-- Opening Marker --
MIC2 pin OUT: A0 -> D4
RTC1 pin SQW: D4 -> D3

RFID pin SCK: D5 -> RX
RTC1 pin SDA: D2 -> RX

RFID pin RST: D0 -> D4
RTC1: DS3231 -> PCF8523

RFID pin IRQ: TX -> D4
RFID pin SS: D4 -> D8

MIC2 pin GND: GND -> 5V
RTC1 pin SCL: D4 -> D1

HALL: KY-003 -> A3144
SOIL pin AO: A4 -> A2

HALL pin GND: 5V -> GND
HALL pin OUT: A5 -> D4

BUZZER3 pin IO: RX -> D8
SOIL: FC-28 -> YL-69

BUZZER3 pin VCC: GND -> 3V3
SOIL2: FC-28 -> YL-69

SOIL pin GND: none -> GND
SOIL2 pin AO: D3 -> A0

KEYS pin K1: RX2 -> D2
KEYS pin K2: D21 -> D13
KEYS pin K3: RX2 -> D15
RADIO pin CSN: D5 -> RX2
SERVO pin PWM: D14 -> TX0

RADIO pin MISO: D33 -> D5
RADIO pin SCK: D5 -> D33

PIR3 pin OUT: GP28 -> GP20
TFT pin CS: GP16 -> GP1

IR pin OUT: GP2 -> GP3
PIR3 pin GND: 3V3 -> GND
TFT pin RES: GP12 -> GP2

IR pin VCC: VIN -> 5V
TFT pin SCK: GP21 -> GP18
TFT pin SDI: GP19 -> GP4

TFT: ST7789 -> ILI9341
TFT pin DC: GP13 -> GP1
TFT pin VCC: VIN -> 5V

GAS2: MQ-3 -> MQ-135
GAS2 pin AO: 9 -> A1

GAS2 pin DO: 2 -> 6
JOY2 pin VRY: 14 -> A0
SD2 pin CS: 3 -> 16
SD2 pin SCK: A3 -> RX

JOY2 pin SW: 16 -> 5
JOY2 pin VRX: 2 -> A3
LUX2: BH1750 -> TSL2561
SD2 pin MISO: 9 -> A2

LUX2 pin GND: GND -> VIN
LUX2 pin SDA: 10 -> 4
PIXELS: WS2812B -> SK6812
-- Closing Marker --
_BRIEF_
When you answer, output each line of the data exactly as given, from its first line up to and including the one with "TFT pin CS: GP16 -> GP1".

_WORKED SOLUTION_
MIC2 pin OUT: A0 -> D4
RTC1 pin SQW: D4 -> D3

RFID pin SCK: D5 -> RX
RTC1 pin SDA: D2 -> RX

RFID pin RST: D0 -> D4
RTC1: DS3231 -> PCF8523

RFID pin IRQ: TX -> D4
RFID pin SS: D4 -> D8

MIC2 pin GND: GND -> 5V
RTC1 pin SCL: D4 -> D1

HALL: KY-003 -> A3144
SOIL pin AO: A4 -> A2

HALL pin GND: 5V -> GND
HALL pin OUT: A5 -> D4

BUZZER3 pin IO: RX -> D8
SOIL: FC-28 -> YL-69

BUZZER3 pin VCC: GND -> 3V3
SOIL2: FC-28 -> YL-69

SOIL pin GND: none -> GND
SOIL2 pin AO: D3 -> A0

KEYS pin K1: RX2 -> D2
KEYS pin K2: D21 -> D13
KEYS pin K3: RX2 -> D15
RADIO pin CSN: D5 -> RX2
SERVO pin PWM: D14 -> TX0

RADIO pin MISO: D33 -> D5
RADIO pin SCK: D5 -> D33

PIR3 pin OUT: GP28 -> GP20
TFT pin CS: GP16 -> GP1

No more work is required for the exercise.